▸ DIRECTIONS:
Reproduce every one of the following records word for word, but omit the pictures from your answer.
-- Start --
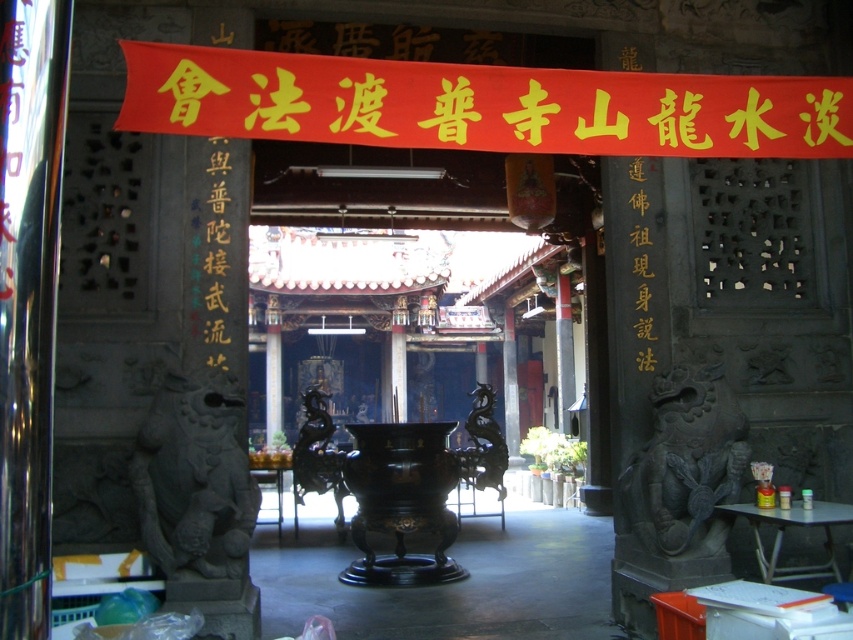
Who is lower down, red paper banner at upper center or black stone lion at left?

black stone lion at left

Where is `red paper banner at upper center`? The width and height of the screenshot is (853, 640). red paper banner at upper center is located at coordinates (480, 106).

This screenshot has width=853, height=640. In order to click on red paper banner at upper center in this screenshot , I will do `click(480, 106)`.

Does black stone lion at left have a smaller size compared to black stone lion at right?

Yes.

Can you confirm if black stone lion at left is positioned above black stone lion at right?

Yes, black stone lion at left is above black stone lion at right.

The image size is (853, 640). What do you see at coordinates (194, 481) in the screenshot?
I see `black stone lion at left` at bounding box center [194, 481].

I want to click on black stone lion at left, so click(194, 481).

Between red paper banner at upper center and black stone lion at right, which one is positioned higher?

red paper banner at upper center is above.

Identify the location of red paper banner at upper center. This screenshot has height=640, width=853. (480, 106).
-- End --
▸ SOLUTION TO THIS EXERCISE:
Who is lower down, red paper banner at upper center or black stone lion at left?

black stone lion at left

Where is `red paper banner at upper center`? The width and height of the screenshot is (853, 640). red paper banner at upper center is located at coordinates (480, 106).

This screenshot has width=853, height=640. In order to click on red paper banner at upper center in this screenshot , I will do `click(480, 106)`.

Does black stone lion at left have a smaller size compared to black stone lion at right?

Yes.

Can you confirm if black stone lion at left is positioned above black stone lion at right?

Yes, black stone lion at left is above black stone lion at right.

The image size is (853, 640). What do you see at coordinates (194, 481) in the screenshot?
I see `black stone lion at left` at bounding box center [194, 481].

I want to click on black stone lion at left, so click(194, 481).

Between red paper banner at upper center and black stone lion at right, which one is positioned higher?

red paper banner at upper center is above.

Identify the location of red paper banner at upper center. This screenshot has height=640, width=853. (480, 106).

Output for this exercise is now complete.